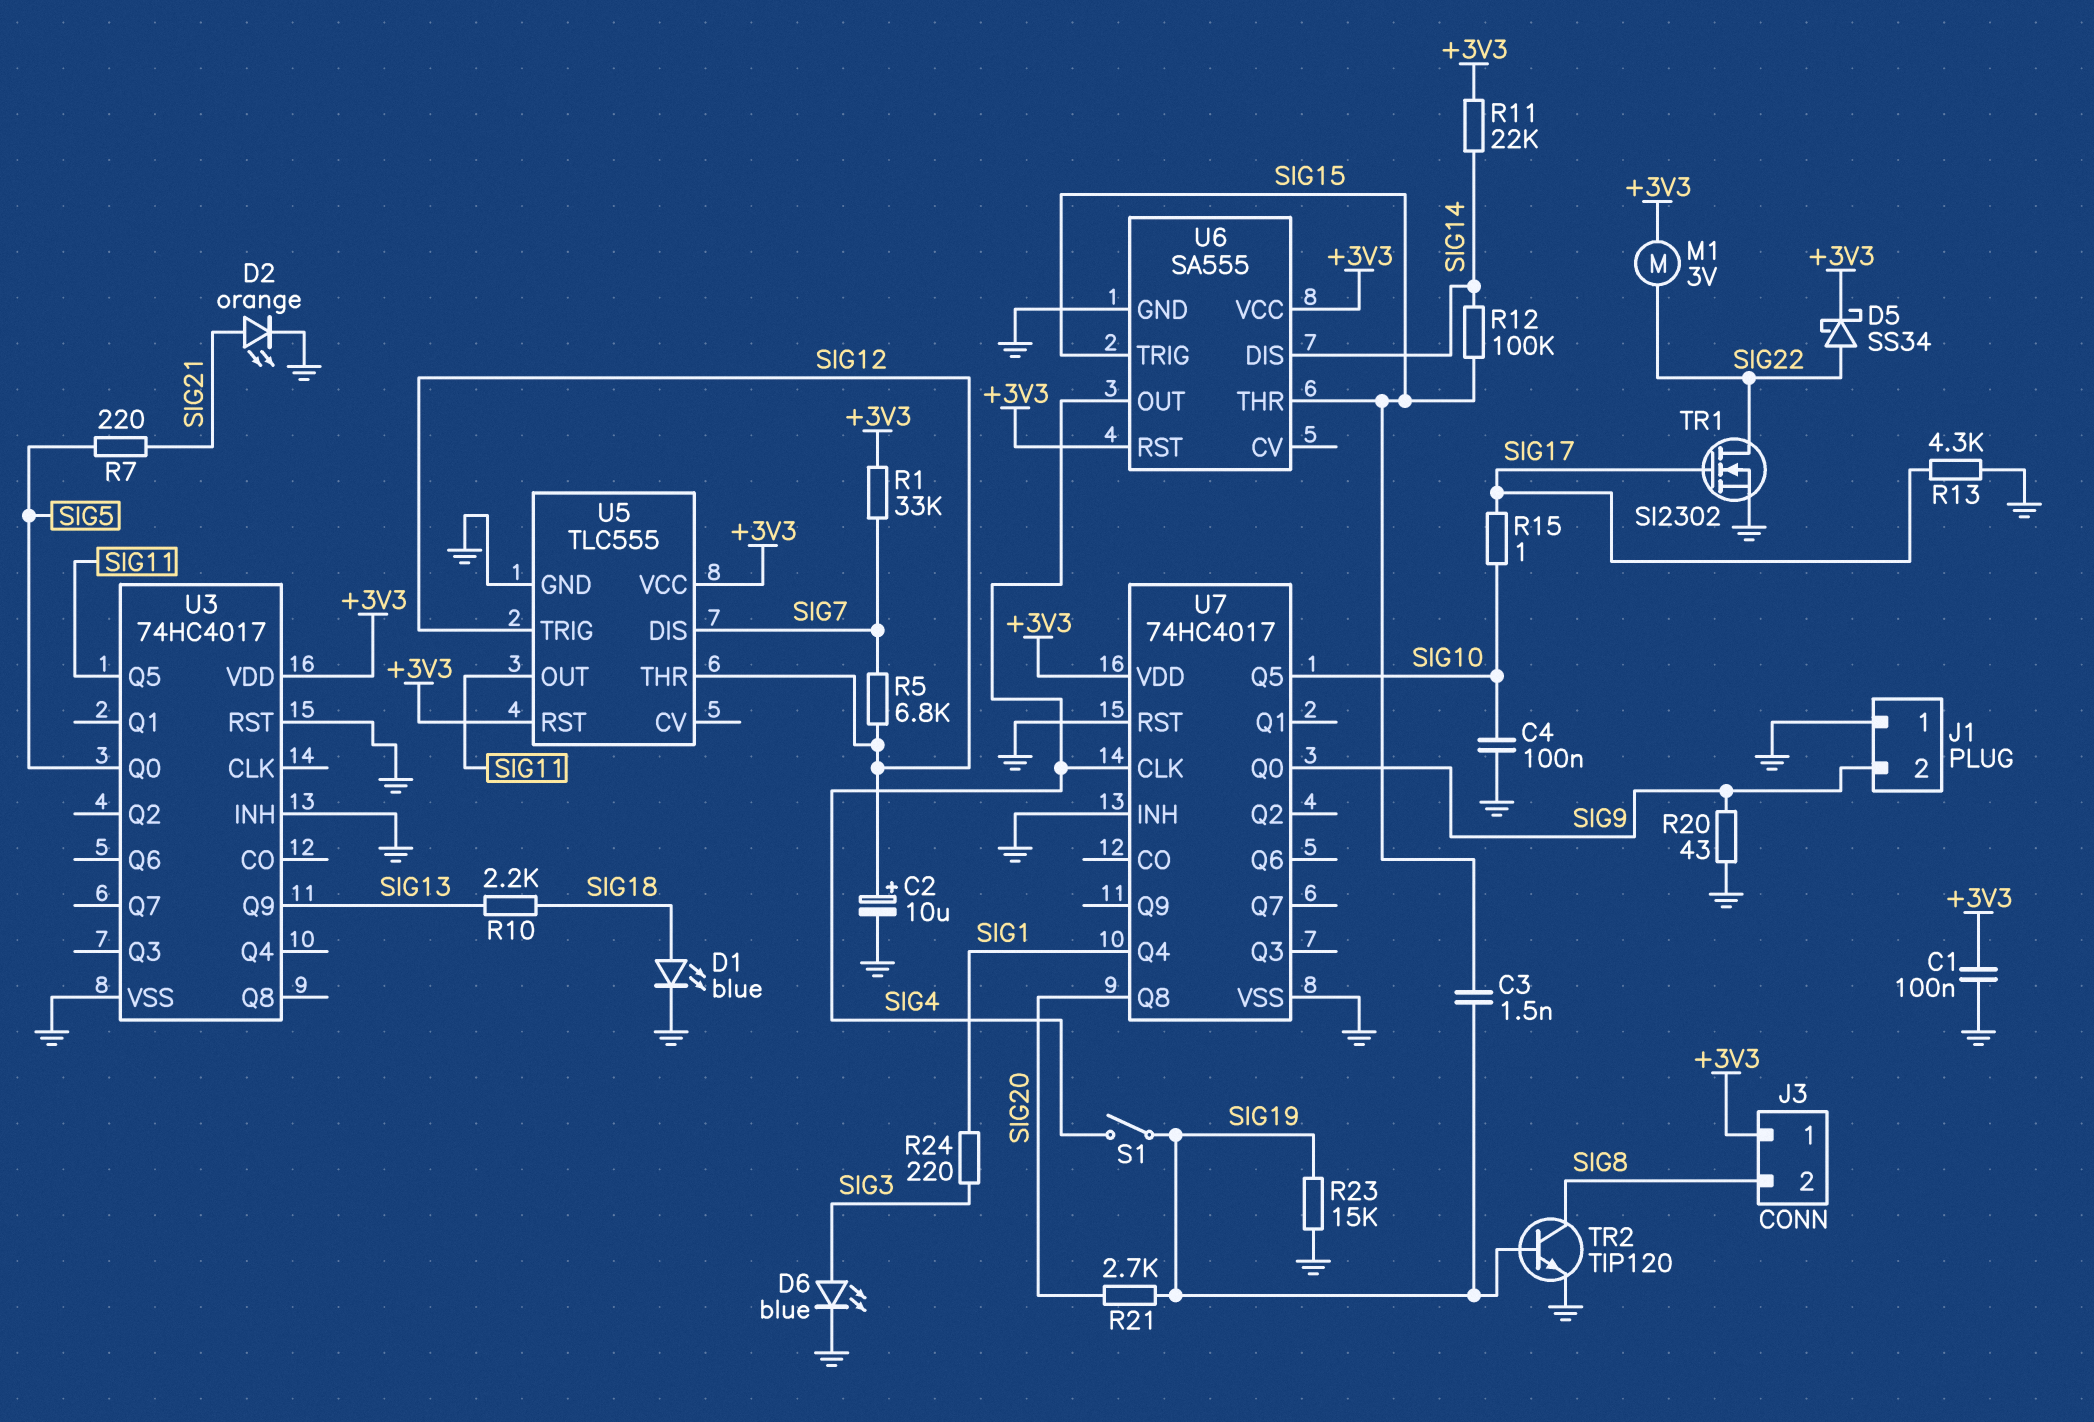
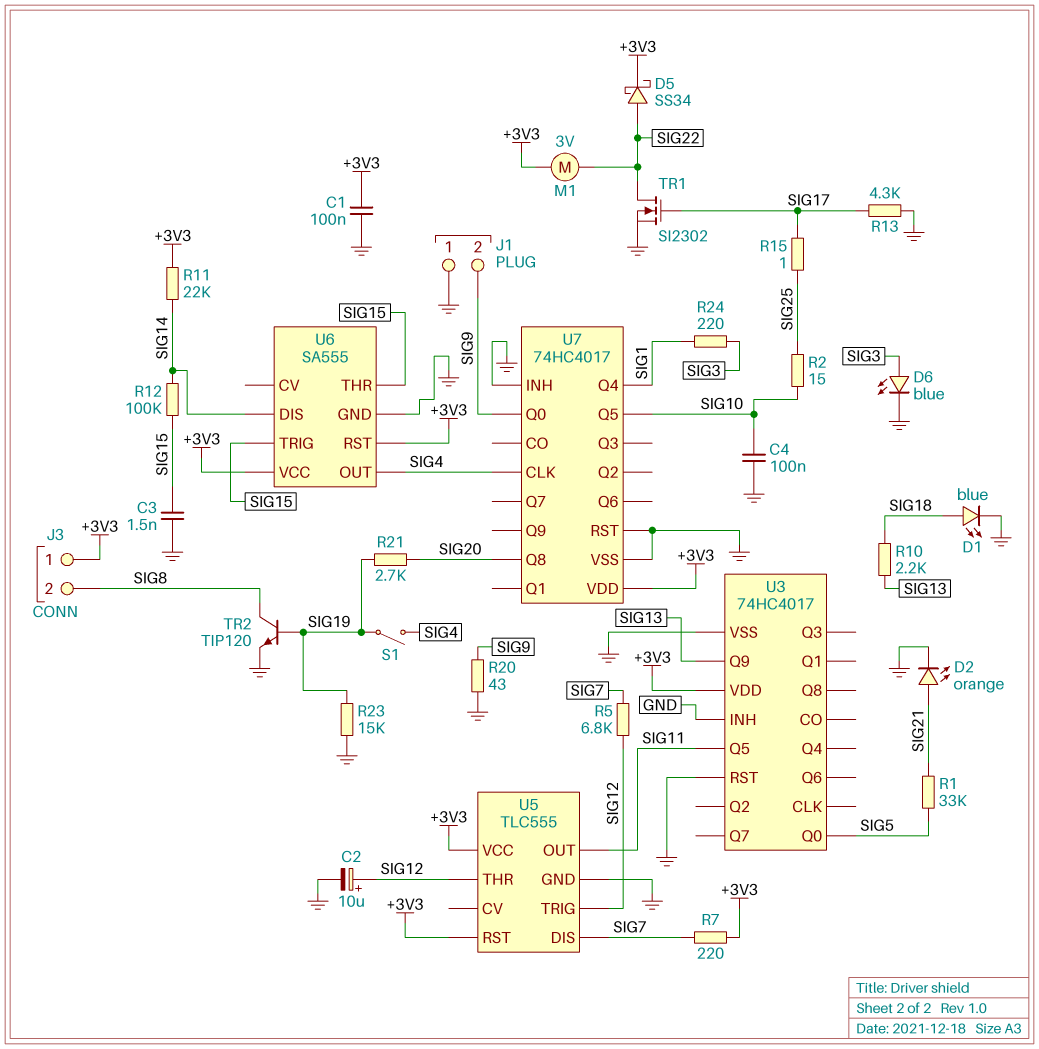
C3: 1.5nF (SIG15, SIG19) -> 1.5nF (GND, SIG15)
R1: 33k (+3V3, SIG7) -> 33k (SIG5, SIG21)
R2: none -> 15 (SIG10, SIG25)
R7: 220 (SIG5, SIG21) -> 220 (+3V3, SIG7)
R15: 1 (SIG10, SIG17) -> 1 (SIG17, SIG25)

==========

What to do.
The answer is the whole listing above, written out verbatim, without its pictures.

Solution.
C3: 1.5nF (SIG15, SIG19) -> 1.5nF (GND, SIG15)
R1: 33k (+3V3, SIG7) -> 33k (SIG5, SIG21)
R2: none -> 15 (SIG10, SIG25)
R7: 220 (SIG5, SIG21) -> 220 (+3V3, SIG7)
R15: 1 (SIG10, SIG17) -> 1 (SIG17, SIG25)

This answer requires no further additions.